* WHAT IS BEING ASKED
Here are records with pictures in them. Copy all of them exactly and leave the pictures out.

* PROVIDED INFORMATION

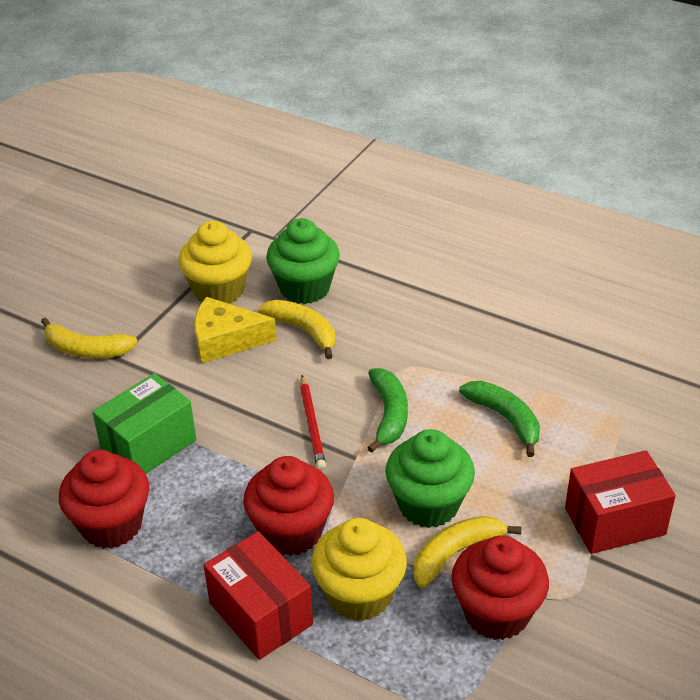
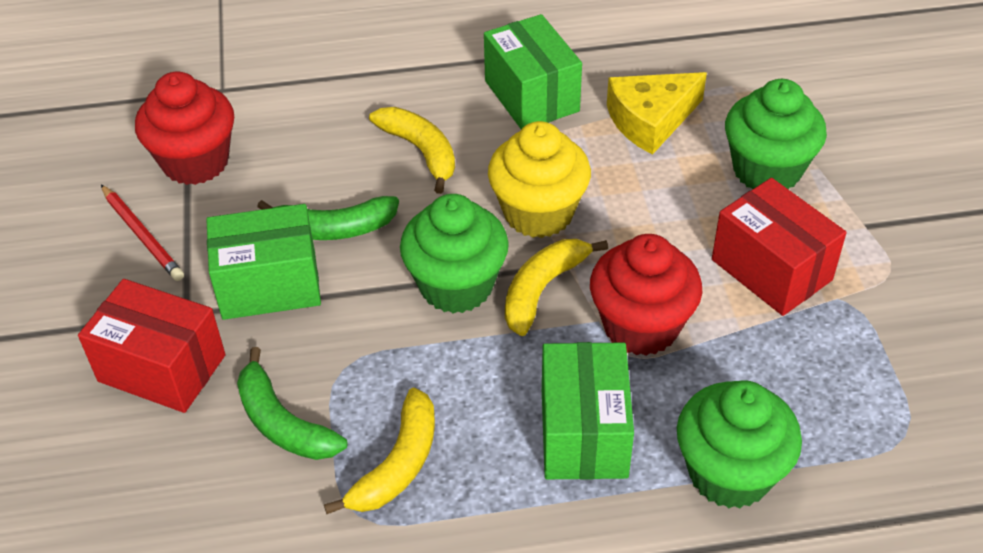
green box: 1 -> 3
green cupcake: 2 -> 3
red cupcake: 3 -> 2
yellow cupcake: 2 -> 1

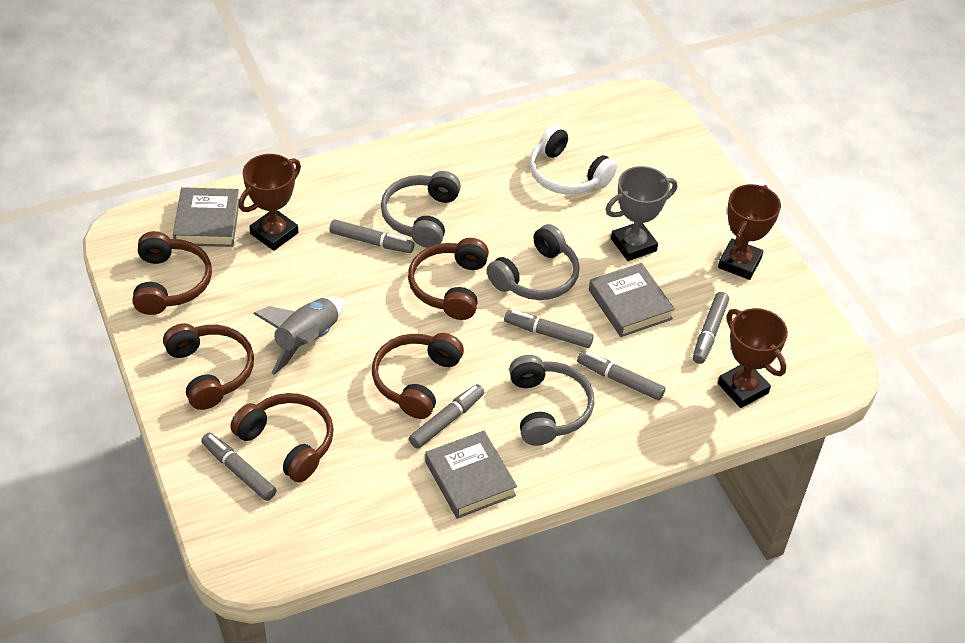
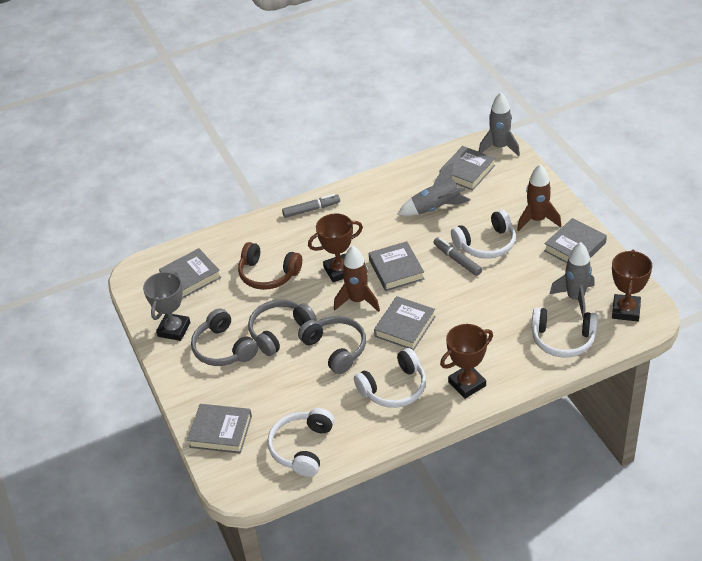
brown headphones: 5 -> 1
brown rocket: 0 -> 2
grey book: 3 -> 6
grey marker: 6 -> 2
grey rocket: 1 -> 3
white headphones: 1 -> 4

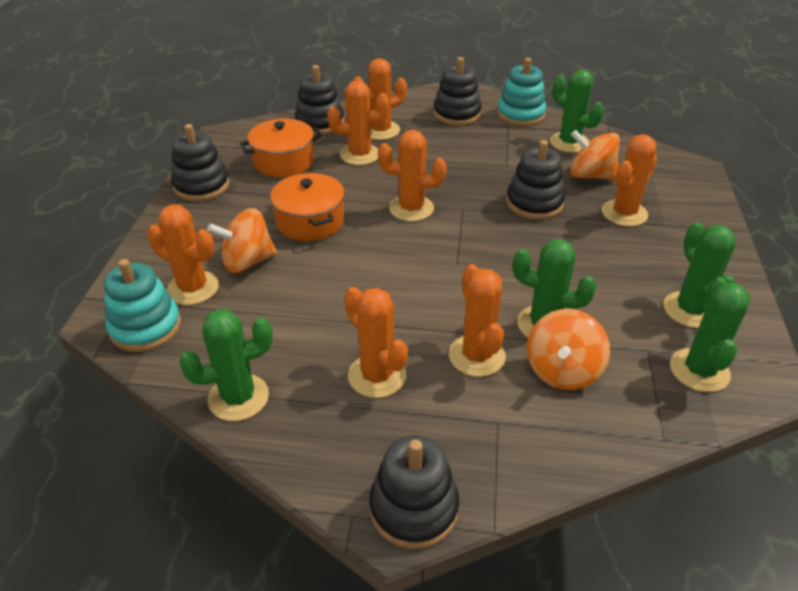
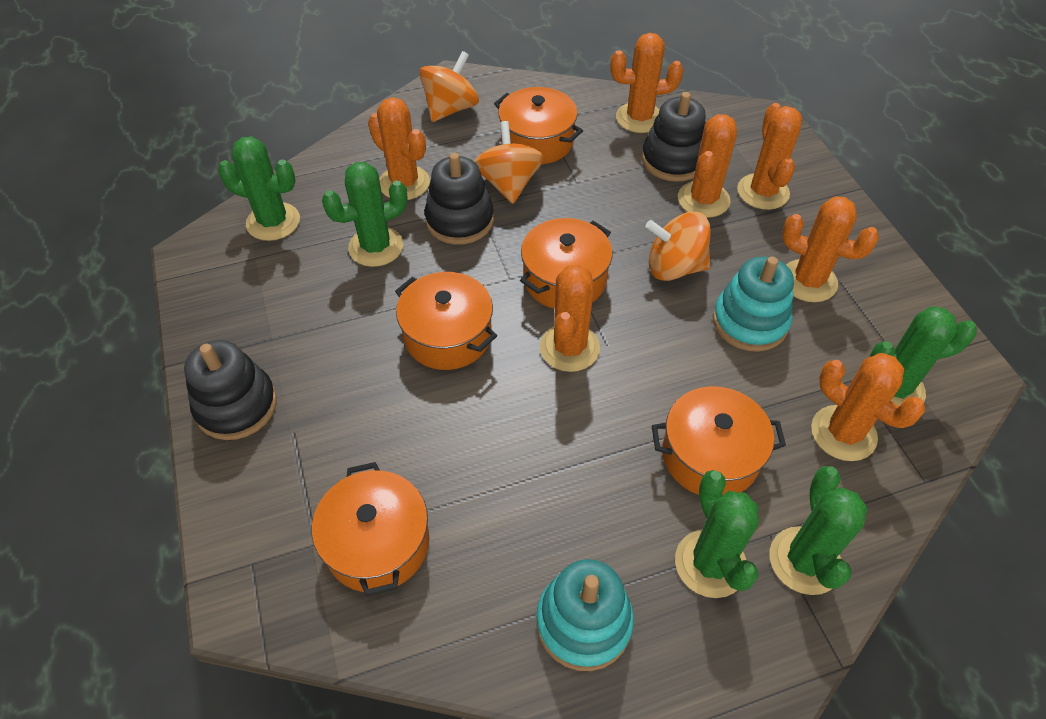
black stacking toy: 5 -> 3
orange pot: 2 -> 5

* ANSWER FOR THE TASK
green box: 1 -> 3
green cupcake: 2 -> 3
red cupcake: 3 -> 2
yellow cupcake: 2 -> 1

brown headphones: 5 -> 1
brown rocket: 0 -> 2
grey book: 3 -> 6
grey marker: 6 -> 2
grey rocket: 1 -> 3
white headphones: 1 -> 4

black stacking toy: 5 -> 3
orange pot: 2 -> 5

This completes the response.